Reproduce the entries that follow precisely, setting aside any images.

*** Block opens ***

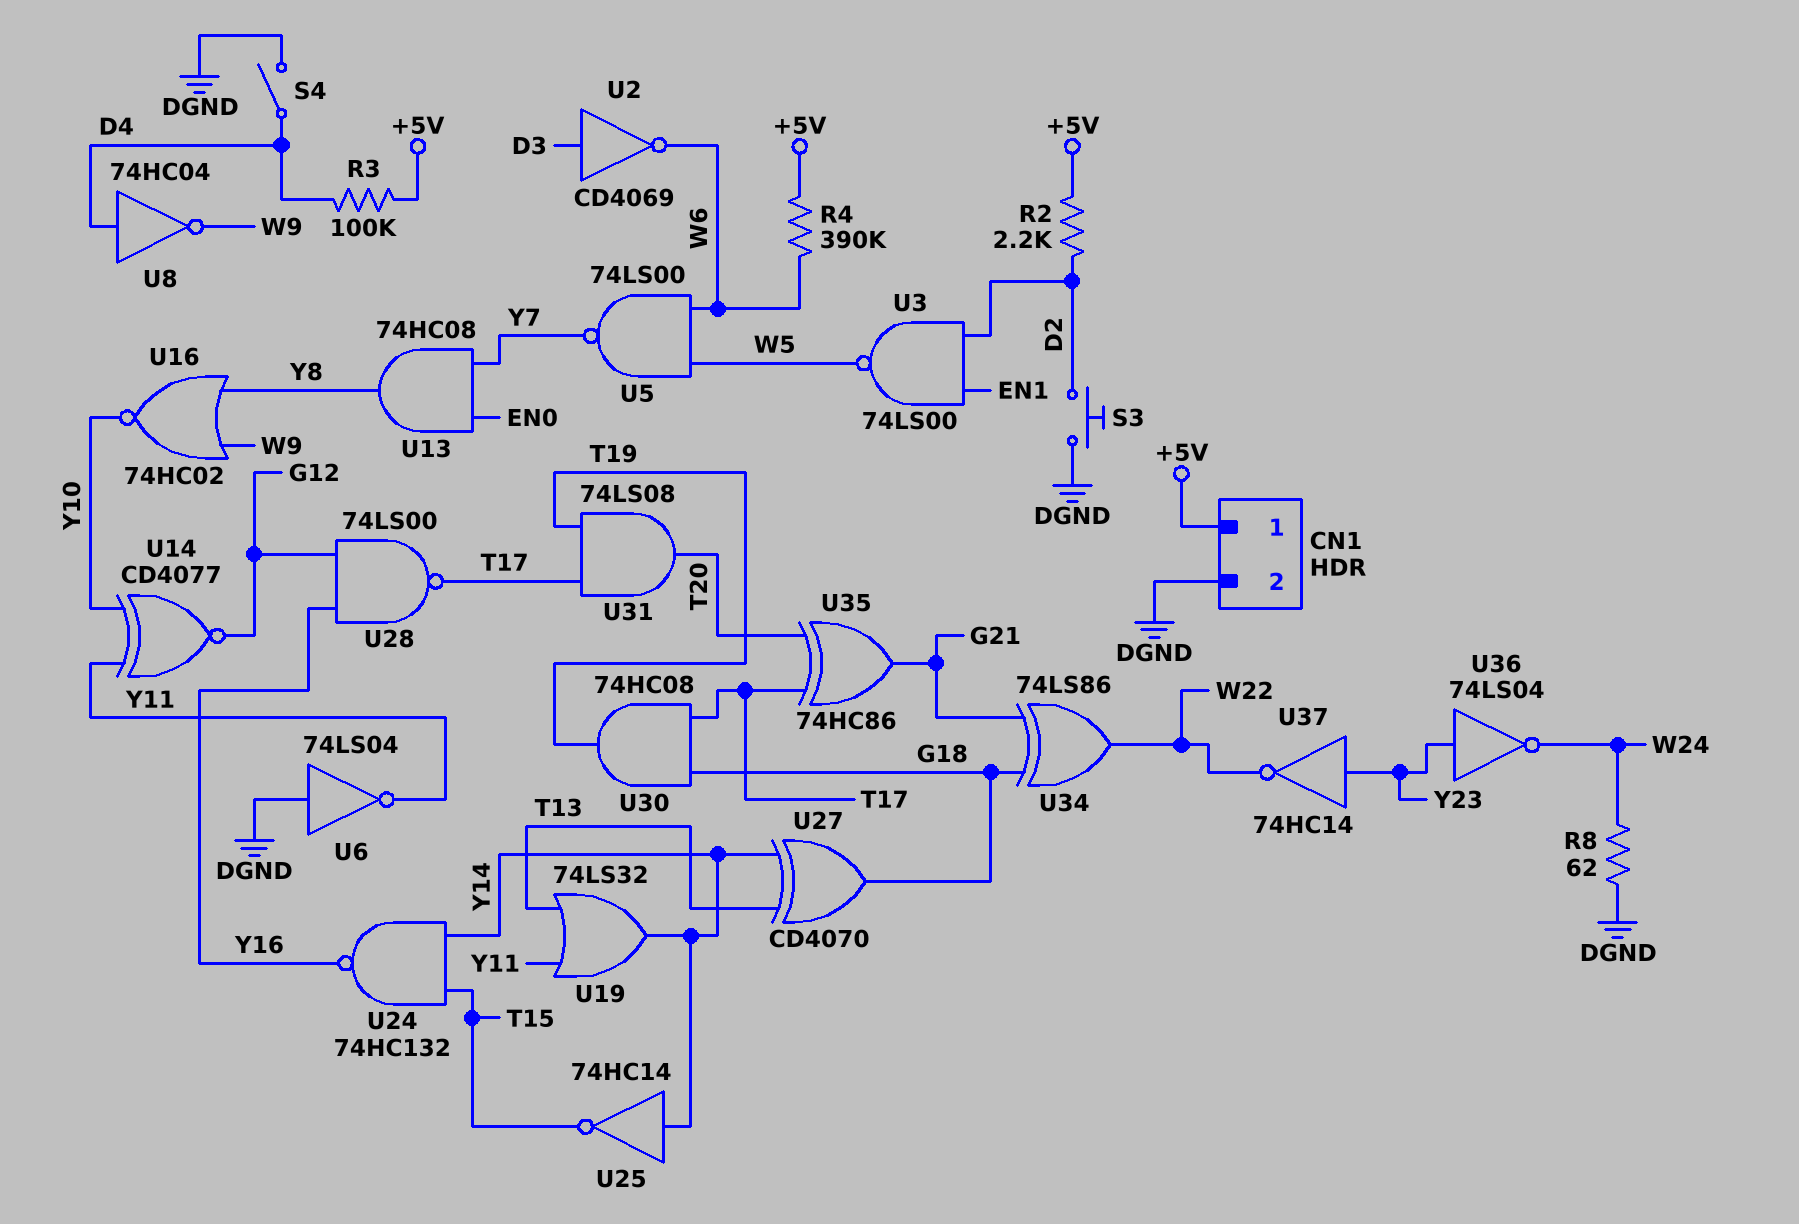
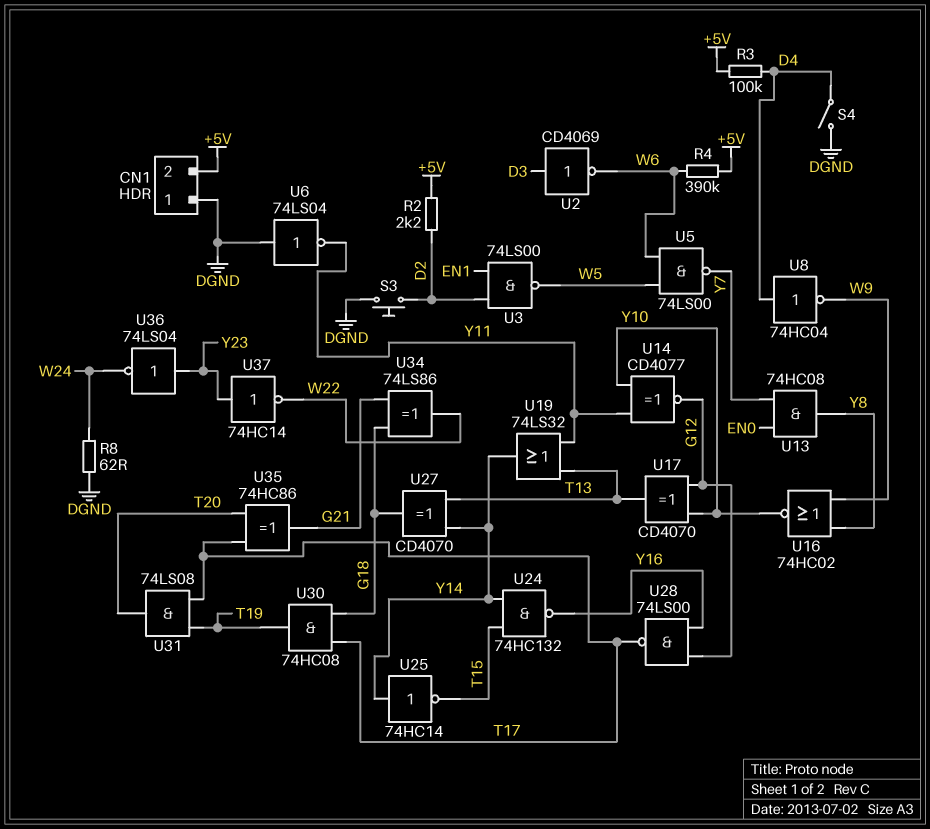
CN1 pin 1: +5V -> DGND
CN1 pin 2: DGND -> +5V
U17: none -> XOR CD4070 (in G12, in Y10, out T13)

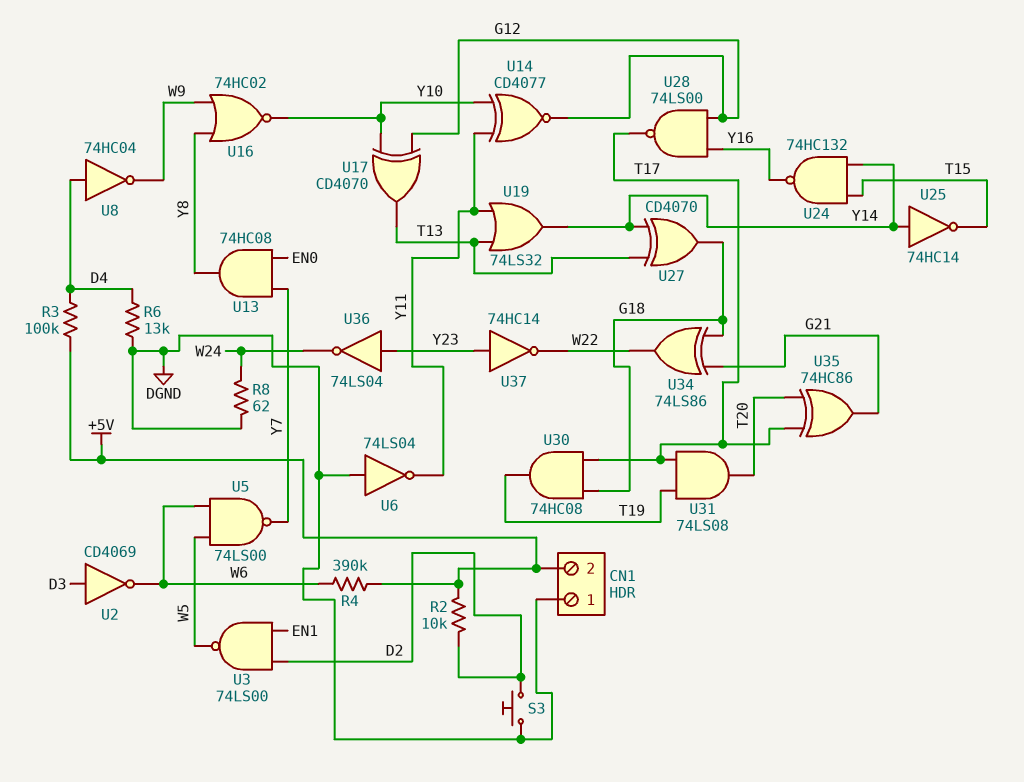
R2: 2.2k (+5V, D2) -> 10k (+5V, D2)
R6: none -> 13k (D4, DGND)
S4: switch (D4, DGND) -> none

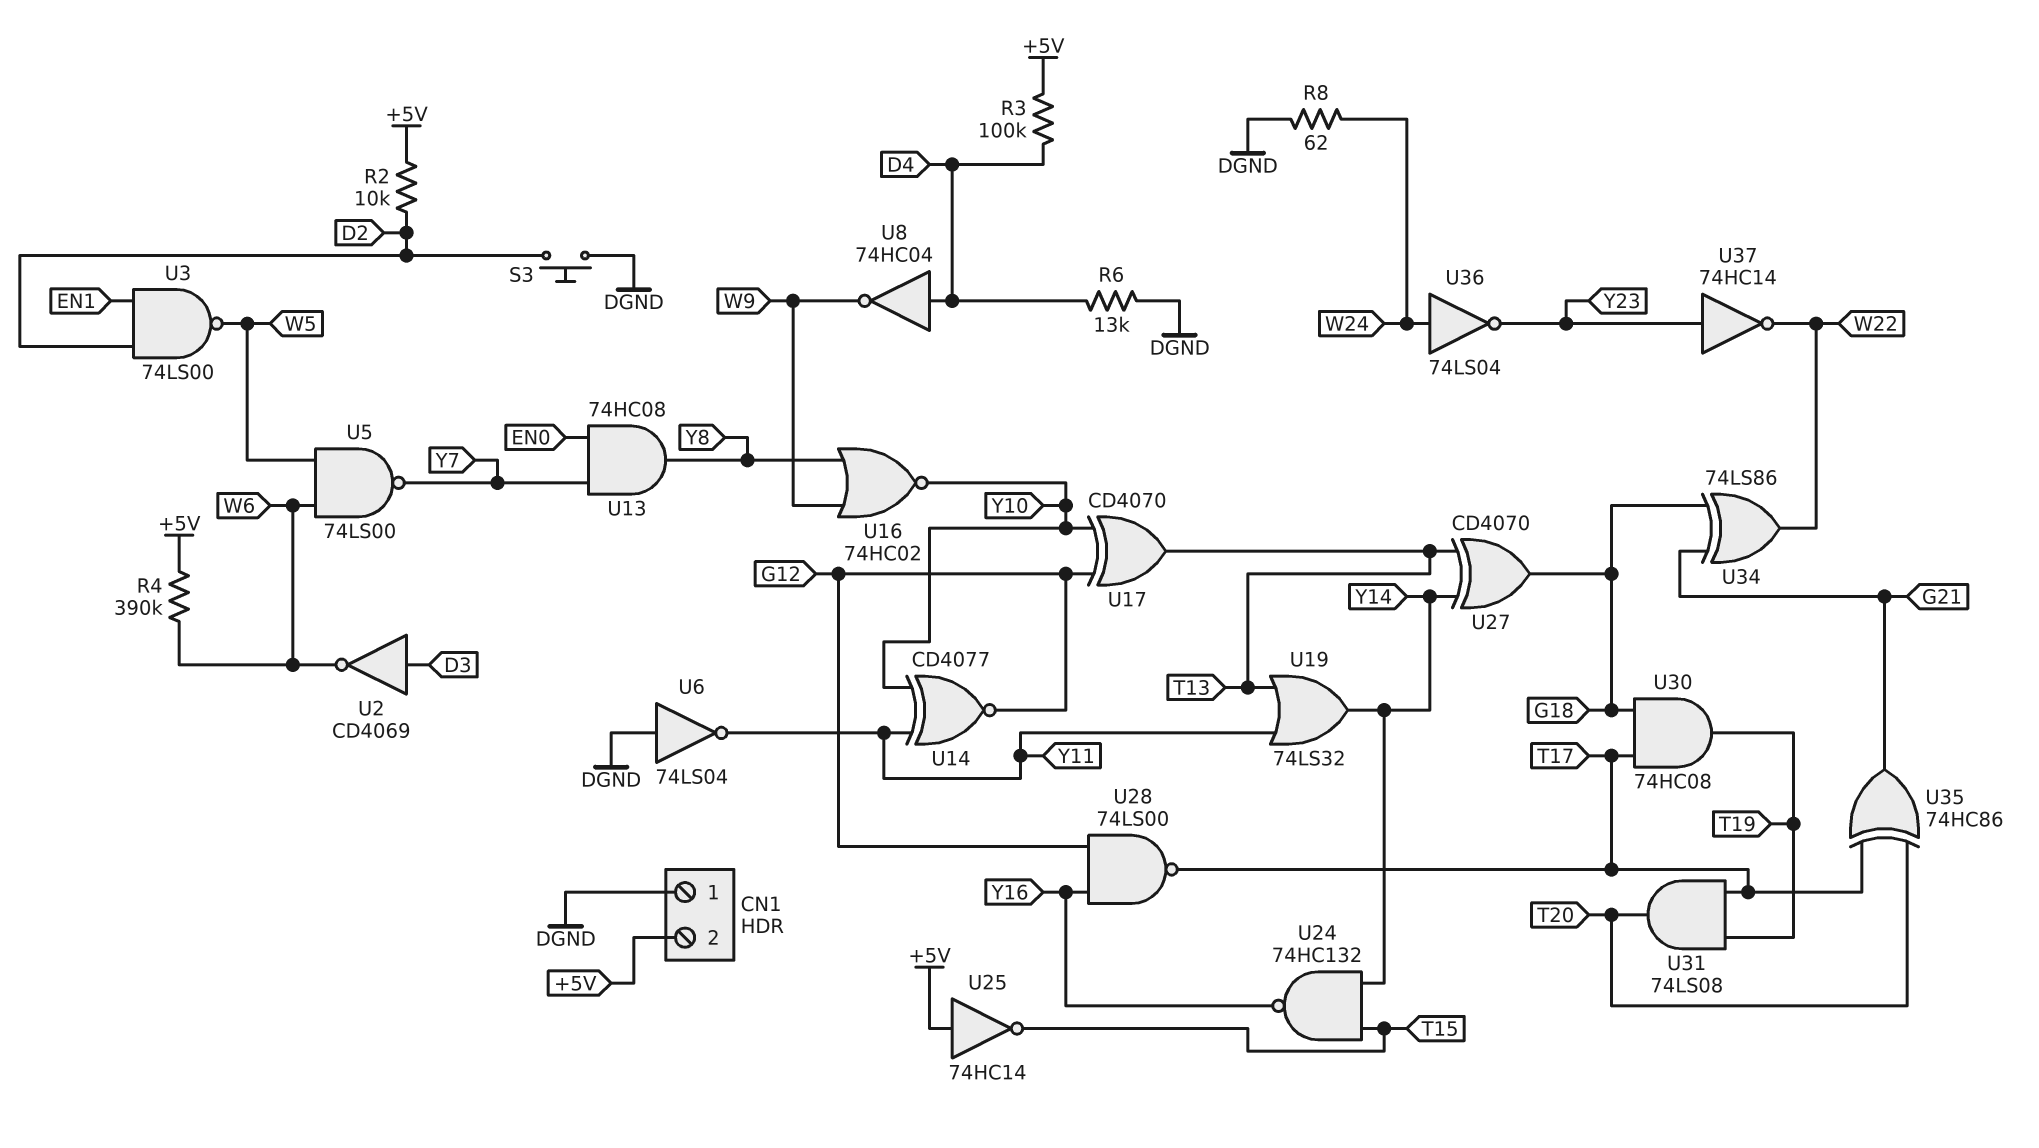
U25: NOT 74HC14 (in Y14, out T15) -> NOT 74HC14 (in +5V, out T15)
U36: NOT 74LS04 (in Y23, out W24) -> NOT 74LS04 (in W24, out Y23)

*** Block closes ***

_Solution for this problem_
CN1 pin 1: +5V -> DGND
CN1 pin 2: DGND -> +5V
U17: none -> XOR CD4070 (in G12, in Y10, out T13)

R2: 2.2k (+5V, D2) -> 10k (+5V, D2)
R6: none -> 13k (D4, DGND)
S4: switch (D4, DGND) -> none

U25: NOT 74HC14 (in Y14, out T15) -> NOT 74HC14 (in +5V, out T15)
U36: NOT 74LS04 (in Y23, out W24) -> NOT 74LS04 (in W24, out Y23)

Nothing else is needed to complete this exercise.